Exercise goal
In the entries below, copy only the lines from the one that contains "The camera went 35" through the last line, exactly, and omit any pictures.
[[ Given records open ]]
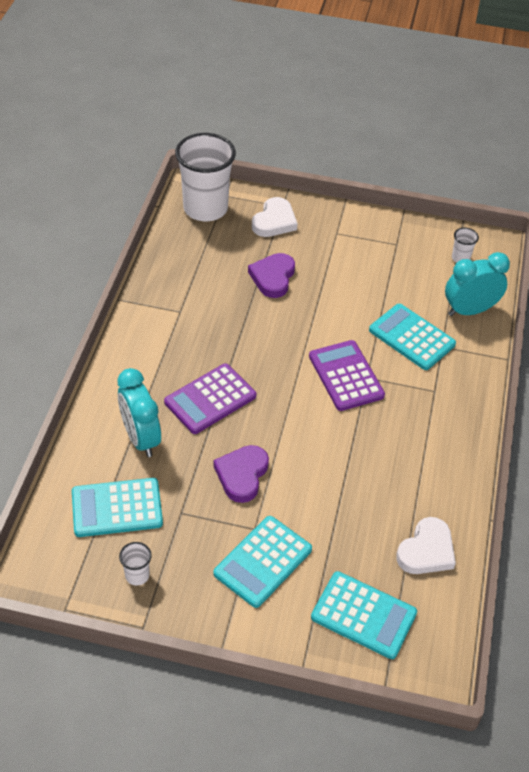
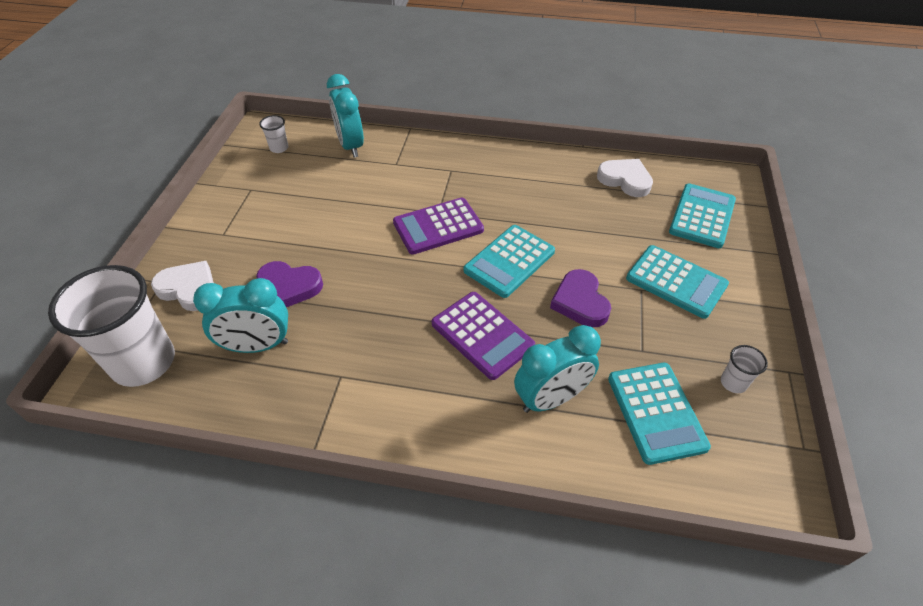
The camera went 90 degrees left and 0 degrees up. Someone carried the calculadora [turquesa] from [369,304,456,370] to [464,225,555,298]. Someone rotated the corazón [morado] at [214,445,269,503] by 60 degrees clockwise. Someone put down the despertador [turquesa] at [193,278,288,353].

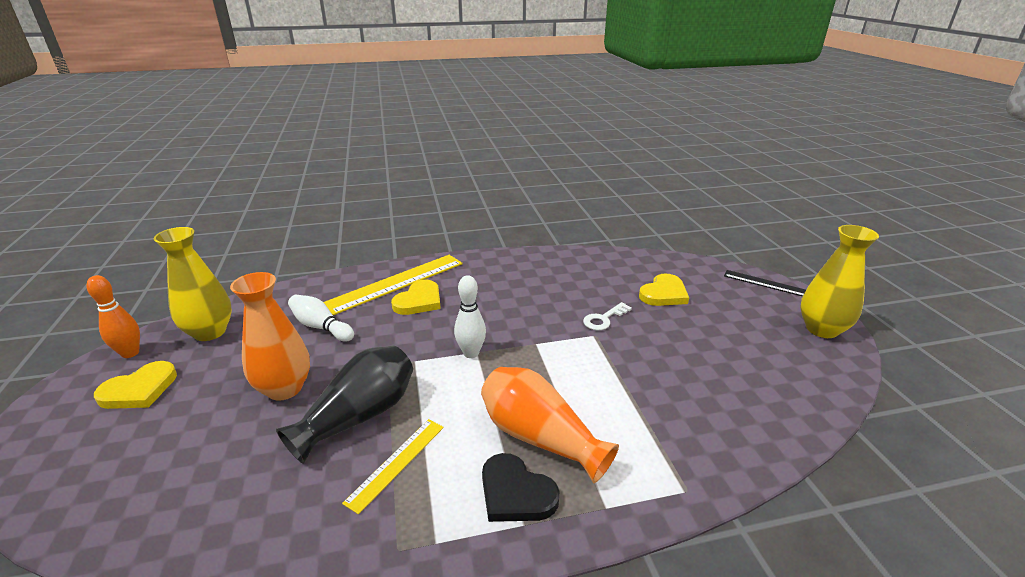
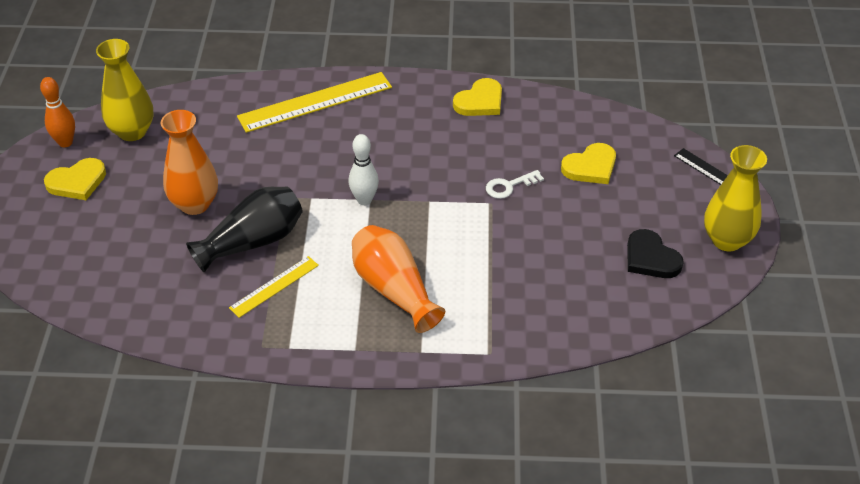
The camera went 15 degrees right and 15 degrees up. Someone carried the corazón [amarillo] from [391,280,441,315] to [453,78,502,116]. Someone took away the bolo [blanco] at [288,295,354,342]. Someone carried the corazón [negro] from [482,453,559,522] to [627,229,684,278].

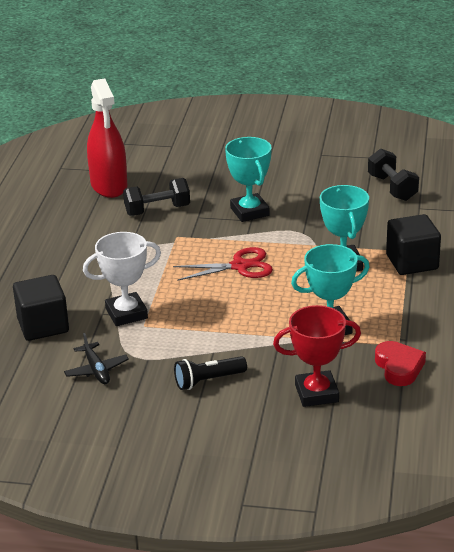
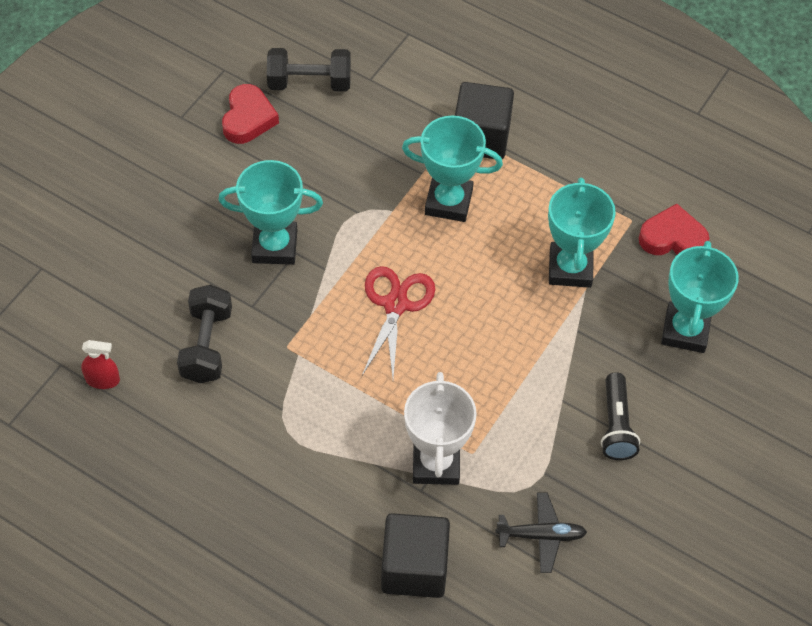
The camera went 70 degrees left and 25 degrees up. Someone scaled the pulverizador [rojo] at [87,78,128,198] by 0.41. Someone repainted the trofeo [rojo] at [273,305,361,407], which became the trofeo [turquesa] at [661,241,739,353]. Someone put down the corazón [rojo] at [222,84,279,144].

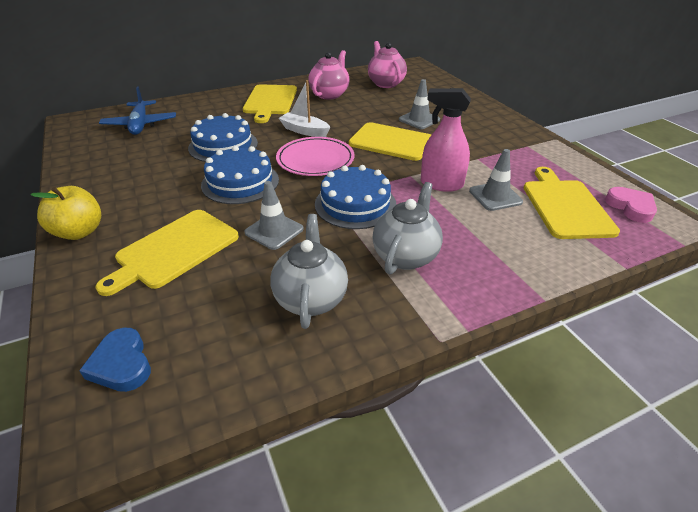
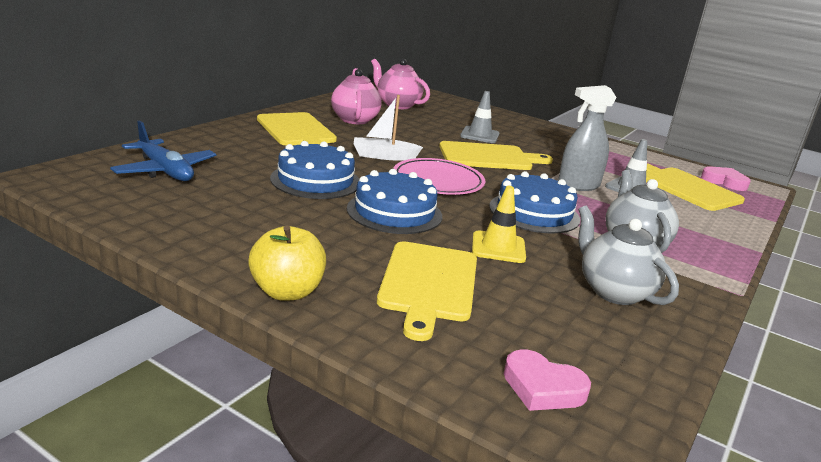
The camera went 35 degrees left and 15 degrees down. Someone repainted the pulverizador [rosa] at [421,88,471,192], which became the pulverizador [gris] at [558,85,617,191]. Someone repainted the cono de tráfico [gris] at [244,181,304,250], which became the cono de tráfico [amarillo] at [472,186,526,263]. Someone repainted the corazón [azul] at [79,328,151,392], which became the corazón [rosa] at [504,349,591,411].

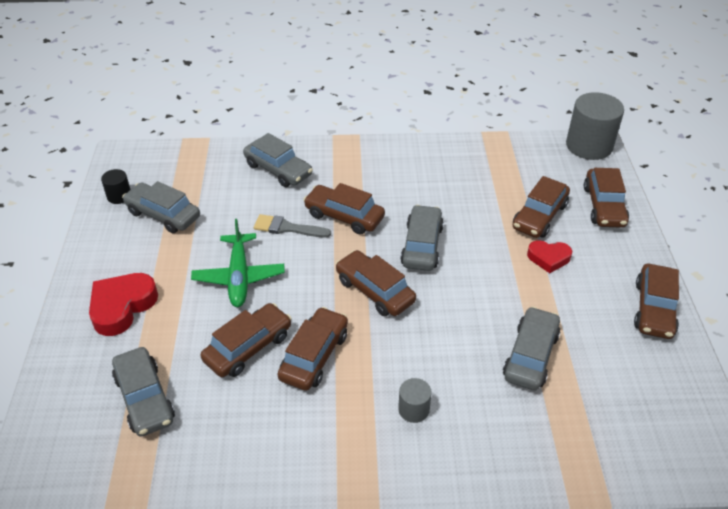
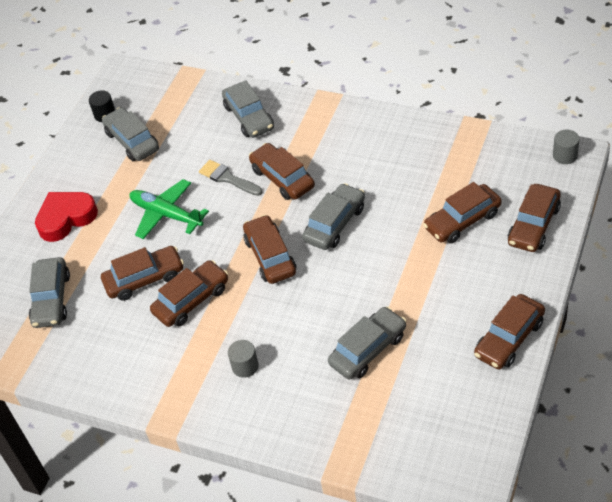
The camera went 30 degrees right and 5 degrees up. Someone scaled the cilindro [gris] at [566,92,624,160] by 0.49. Someone rotated the avión [verde] at [191,219,285,307] by 105 degrees clockwise. Someone took away the corazón [rojo] at [527,240,572,273].

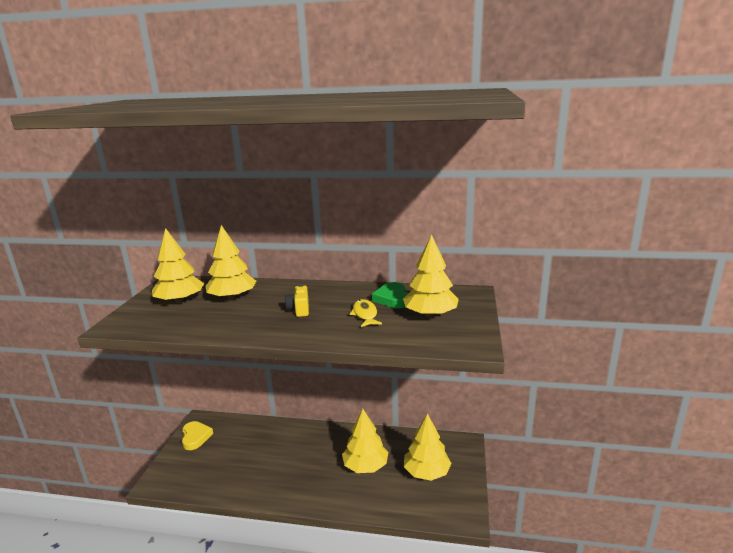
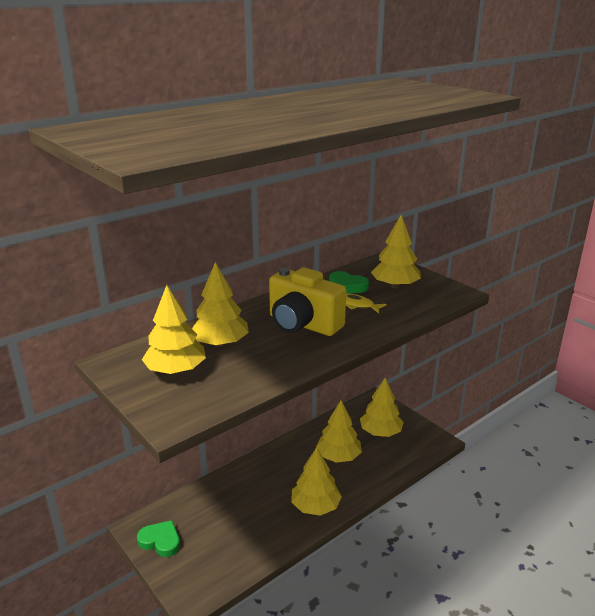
The camera went 50 degrees left and 5 degrees up. Someone scaled the cámara [amarillo] at [285,284,309,317] by 2.23. Someone repainted the corazón [amarillo] at [182,421,213,450], which became the corazón [verde] at [137,520,180,557]. Someone put down the árbol [amarillo] at [291,447,342,516].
[[ Given records closed ]]
Exercise result
The camera went 35 degrees left and 15 degrees down. Someone repainted the pulverizador [rosa] at [421,88,471,192], which became the pulverizador [gris] at [558,85,617,191]. Someone repainted the cono de tráfico [gris] at [244,181,304,250], which became the cono de tráfico [amarillo] at [472,186,526,263]. Someone repainted the corazón [azul] at [79,328,151,392], which became the corazón [rosa] at [504,349,591,411].

The camera went 30 degrees right and 5 degrees up. Someone scaled the cilindro [gris] at [566,92,624,160] by 0.49. Someone rotated the avión [verde] at [191,219,285,307] by 105 degrees clockwise. Someone took away the corazón [rojo] at [527,240,572,273].

The camera went 50 degrees left and 5 degrees up. Someone scaled the cámara [amarillo] at [285,284,309,317] by 2.23. Someone repainted the corazón [amarillo] at [182,421,213,450], which became the corazón [verde] at [137,520,180,557]. Someone put down the árbol [amarillo] at [291,447,342,516].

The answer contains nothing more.